> PROBLEM TO WORK ON:
Write out every record below exactly as given. Leave the pictures out.

+---+

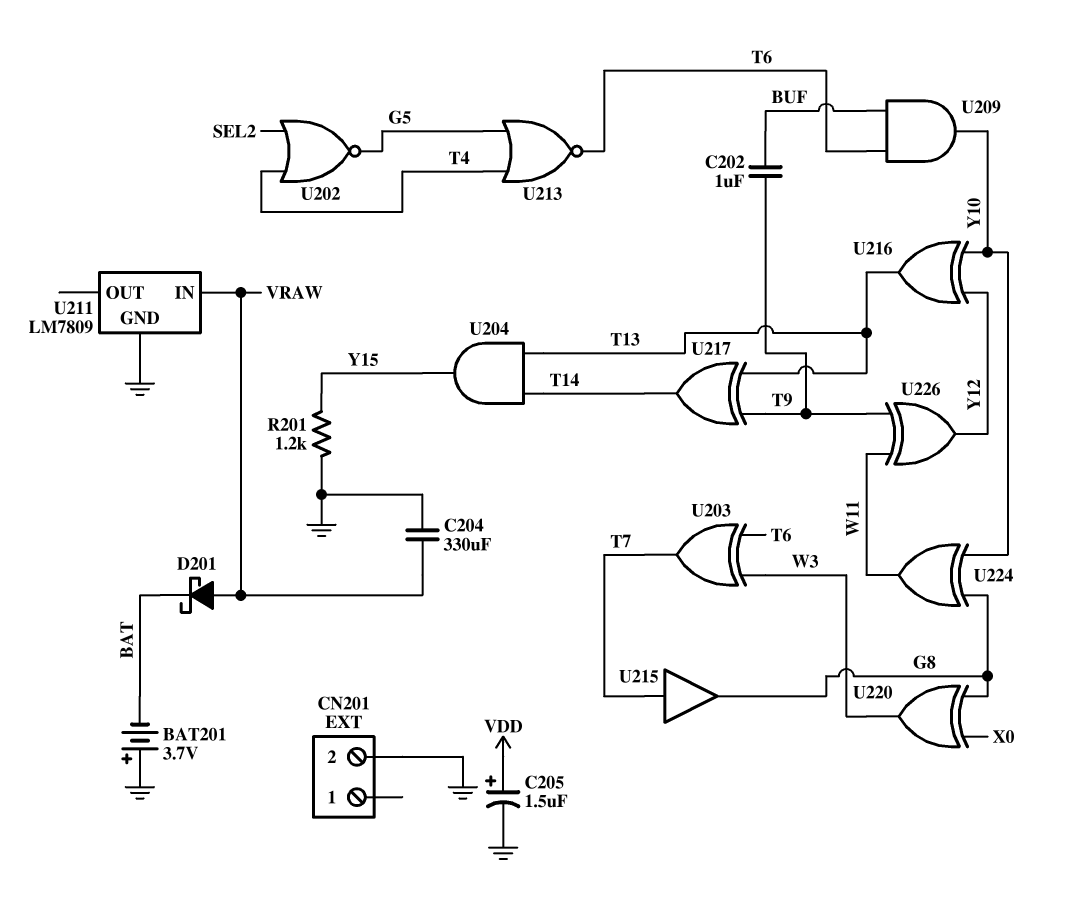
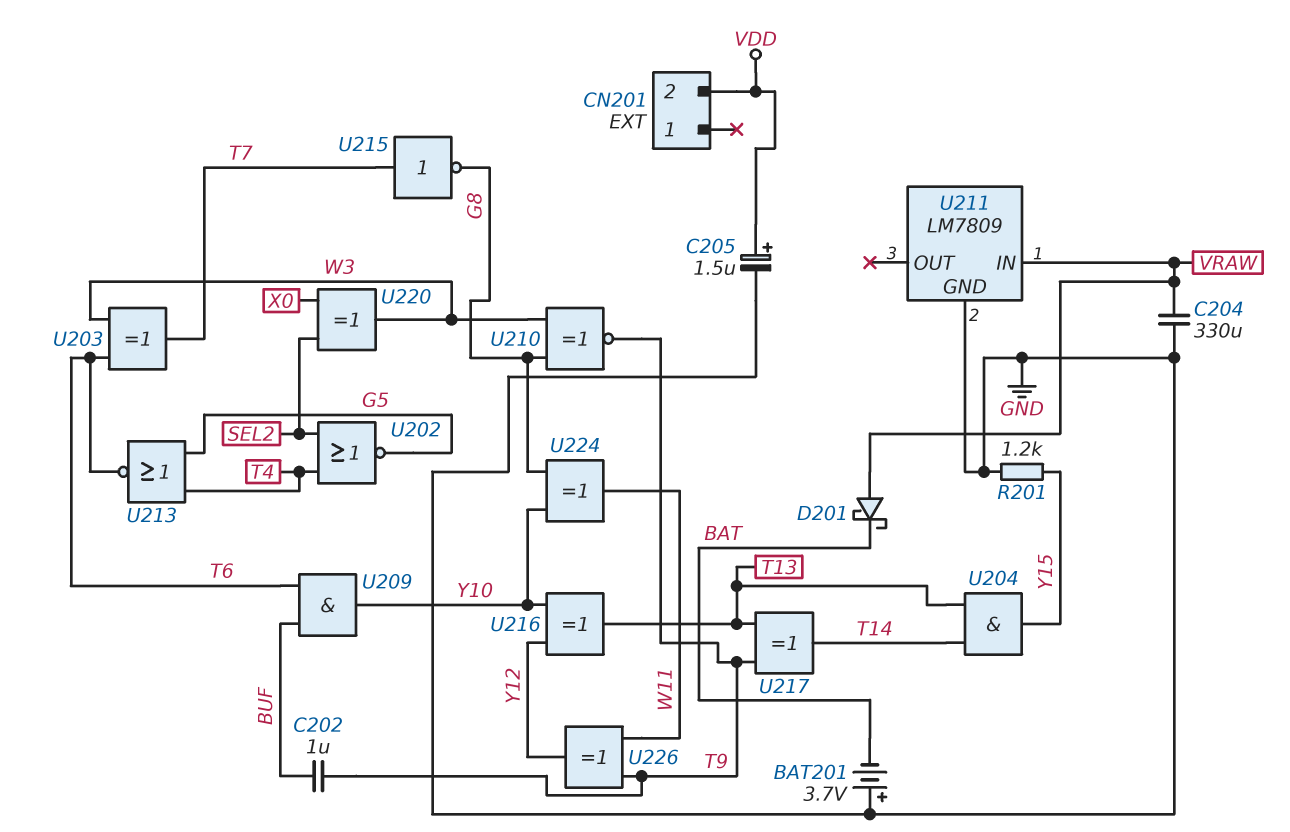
CN201 pin 2: GND -> VDD
U210: none -> XNOR (in G8, in W3, out T9)
U215: buffer (in T7, out G8) -> NOT (in T7, out G8)
U220: XOR (in G8, in X0, out W3) -> XOR (in SEL2, in X0, out W3)

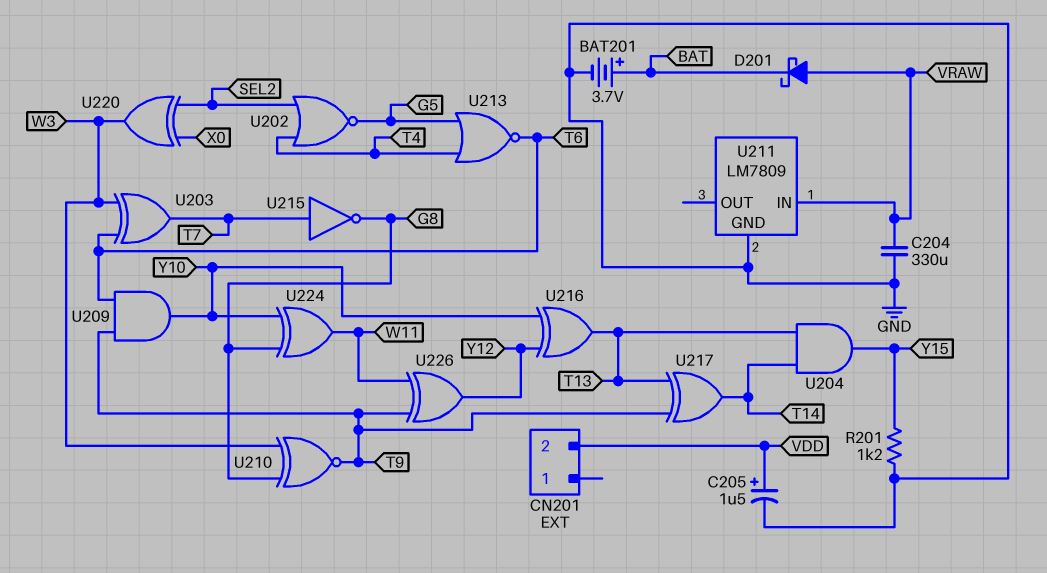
BAT201: 3.7V (plus GND, minus BAT) -> 3.7V (plus BAT, minus GND)
C202: 1uF (BUF, T9) -> none
U209: AND (in BUF, in T6, out Y10) -> AND (in T6, in T9, out Y10)

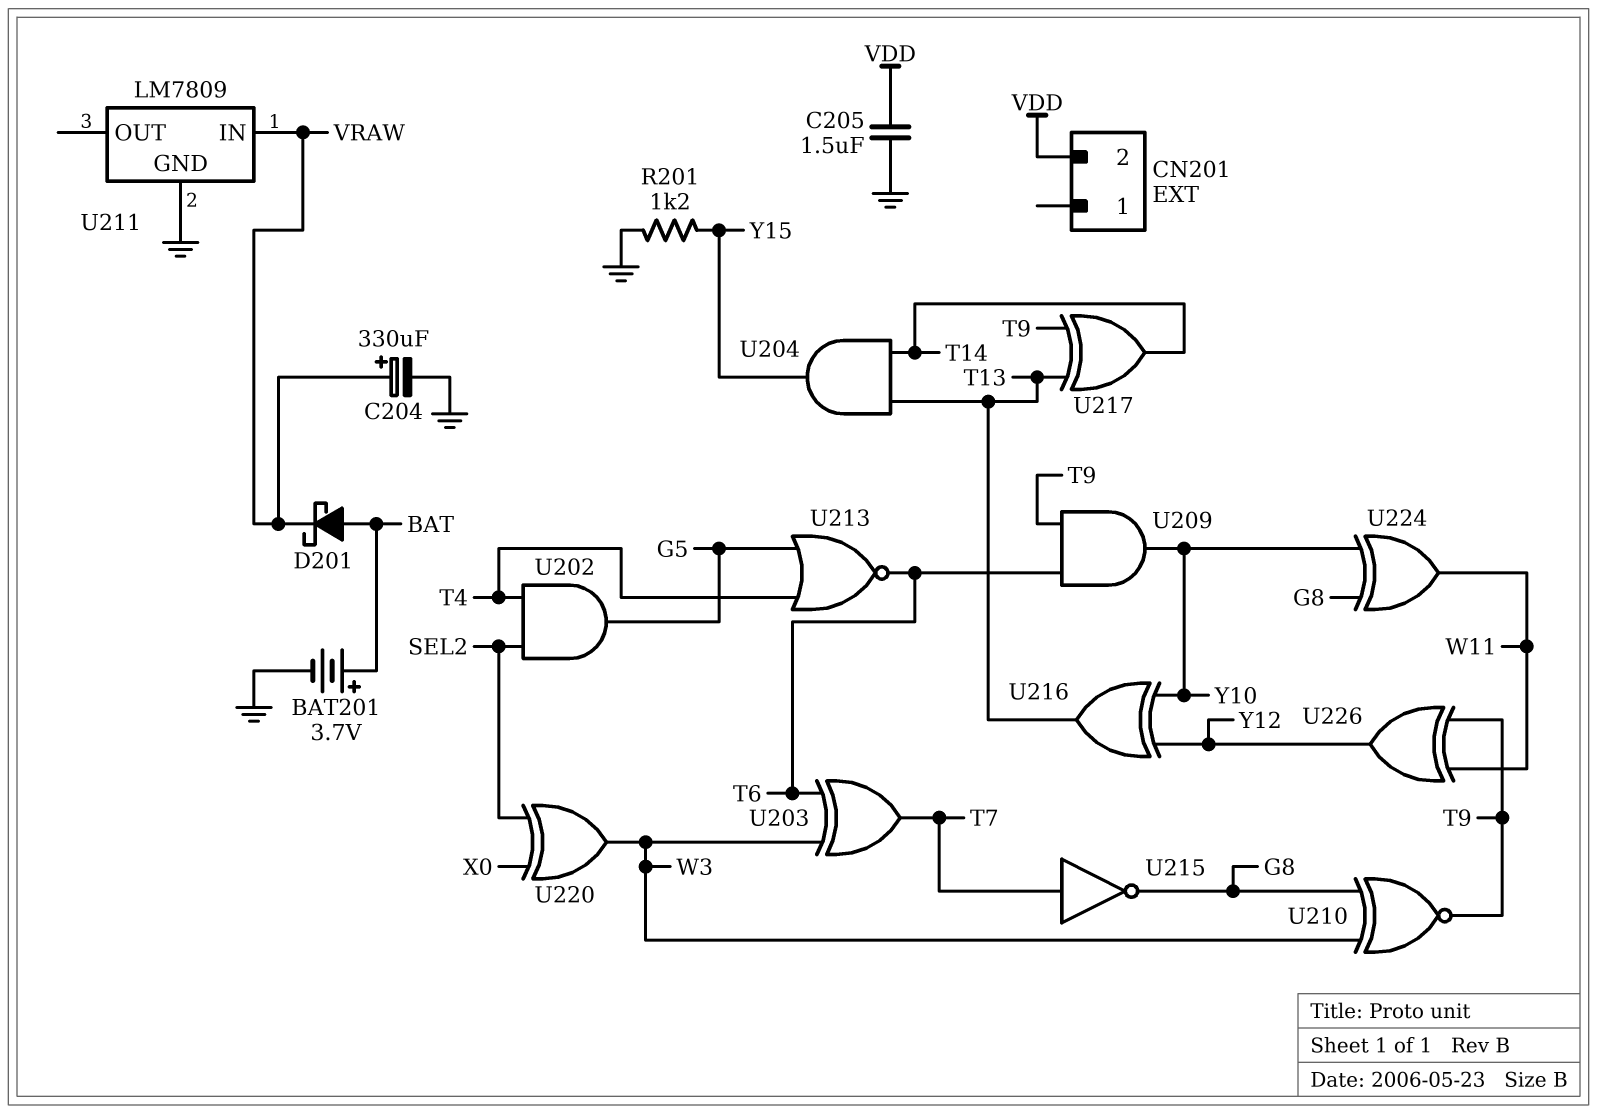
C204: 330uF (GND, VRAW) -> 330uF (plus VRAW, minus GND)
C205: 1.5uF (plus VDD, minus GND) -> 1.5uF (GND, VDD)
D201: schottky (A VRAW, K BAT) -> schottky (A BAT, K VRAW)
U202: NOR (in SEL2, in T4, out G5) -> AND (in SEL2, in T4, out G5)

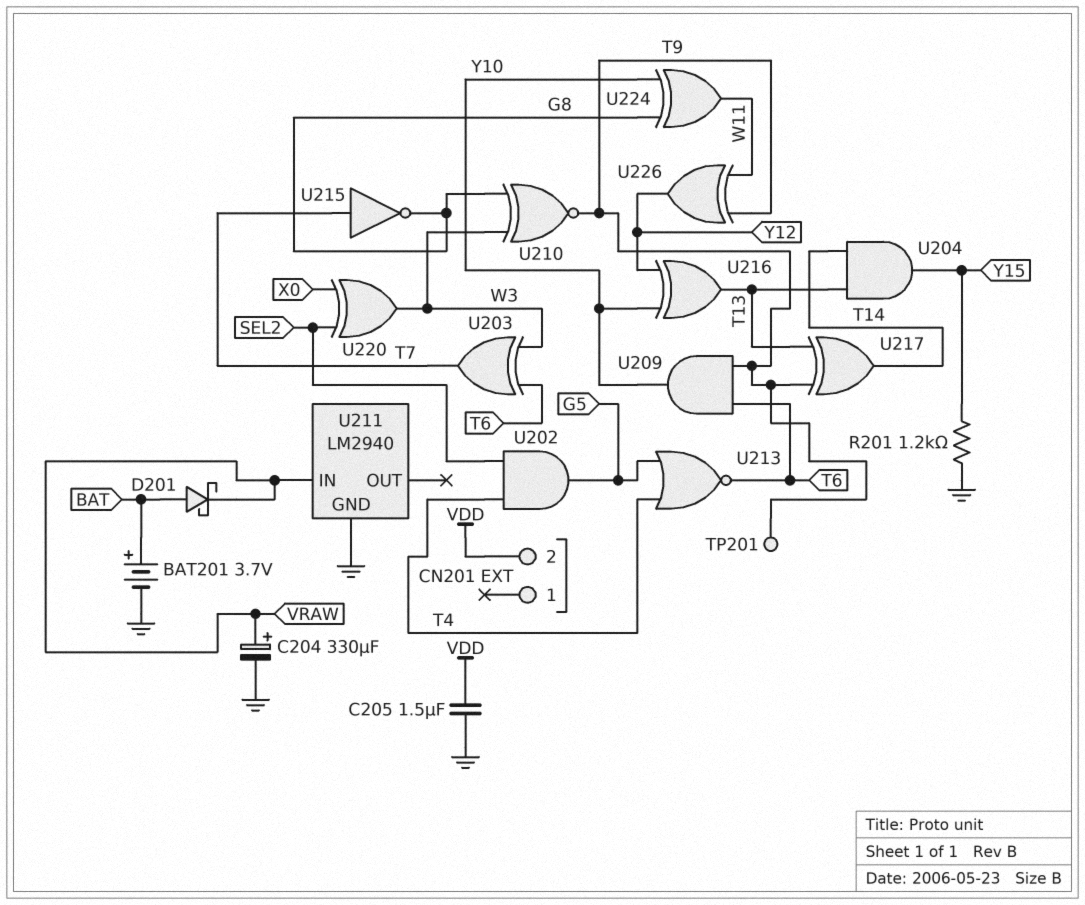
TP201: none -> test point (T9)
U211: LM7809 -> LM2940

+---+

> RESPONSE:
CN201 pin 2: GND -> VDD
U210: none -> XNOR (in G8, in W3, out T9)
U215: buffer (in T7, out G8) -> NOT (in T7, out G8)
U220: XOR (in G8, in X0, out W3) -> XOR (in SEL2, in X0, out W3)

BAT201: 3.7V (plus GND, minus BAT) -> 3.7V (plus BAT, minus GND)
C202: 1uF (BUF, T9) -> none
U209: AND (in BUF, in T6, out Y10) -> AND (in T6, in T9, out Y10)

C204: 330uF (GND, VRAW) -> 330uF (plus VRAW, minus GND)
C205: 1.5uF (plus VDD, minus GND) -> 1.5uF (GND, VDD)
D201: schottky (A VRAW, K BAT) -> schottky (A BAT, K VRAW)
U202: NOR (in SEL2, in T4, out G5) -> AND (in SEL2, in T4, out G5)

TP201: none -> test point (T9)
U211: LM7809 -> LM2940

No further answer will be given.